▸ PROVIDED RECORDS
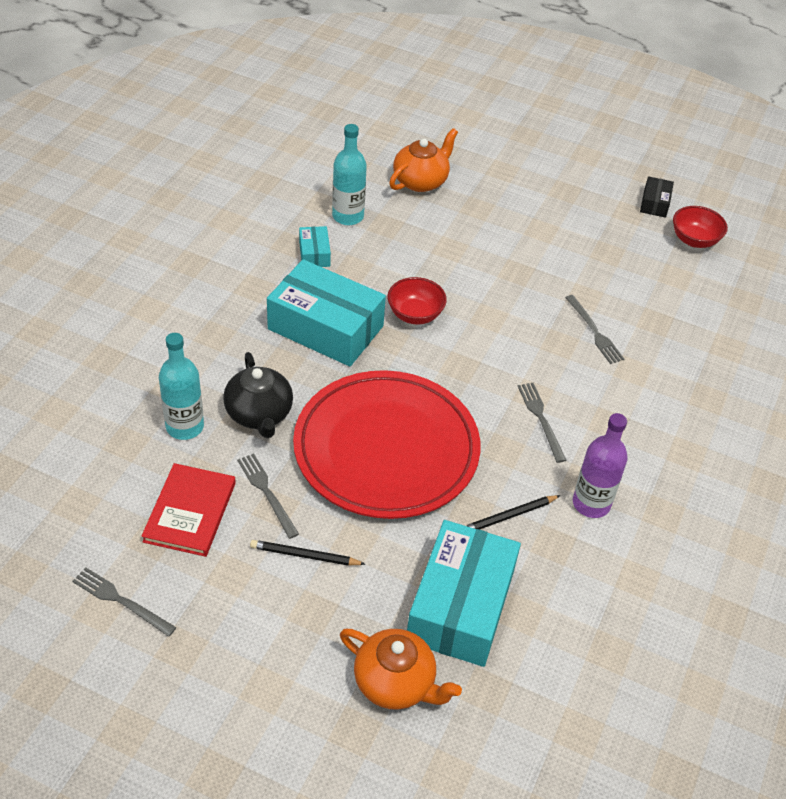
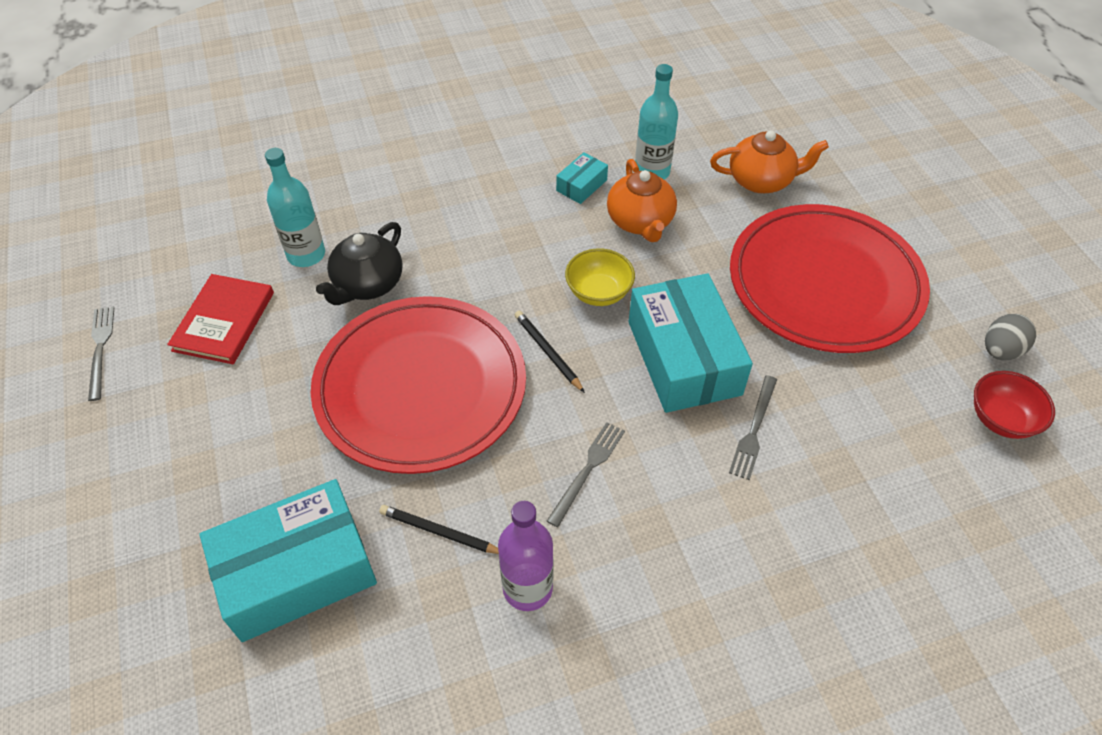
camera: 50 degrees right, 5 degrees up
(190, 512) = (224, 321): red book -> red book turned 45 degrees counterclockwise
(267, 492) = (290, 349): grey fork -> none
(305, 555) = (248, 422): black pencil -> black pencil (548, 352)
(325, 327) = (509, 251): turquoise box -> turquoise box (684, 357)
(396, 682) = (167, 586): orange teapot -> orange teapot (640, 222)
(415, 314) = (598, 292): red bowl -> yellow bowl
(531, 223) = (824, 283): none -> red plate
(654, 203) = (1000, 351): black box -> grey egg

▸ ASSIGNMENT
The whole listing should be printed again exactly as written, images excluded.

▸ YOUR RESPONSE
camera: 50 degrees right, 5 degrees up
(190, 512) = (224, 321): red book -> red book turned 45 degrees counterclockwise
(267, 492) = (290, 349): grey fork -> none
(305, 555) = (248, 422): black pencil -> black pencil (548, 352)
(325, 327) = (509, 251): turquoise box -> turquoise box (684, 357)
(396, 682) = (167, 586): orange teapot -> orange teapot (640, 222)
(415, 314) = (598, 292): red bowl -> yellow bowl
(531, 223) = (824, 283): none -> red plate
(654, 203) = (1000, 351): black box -> grey egg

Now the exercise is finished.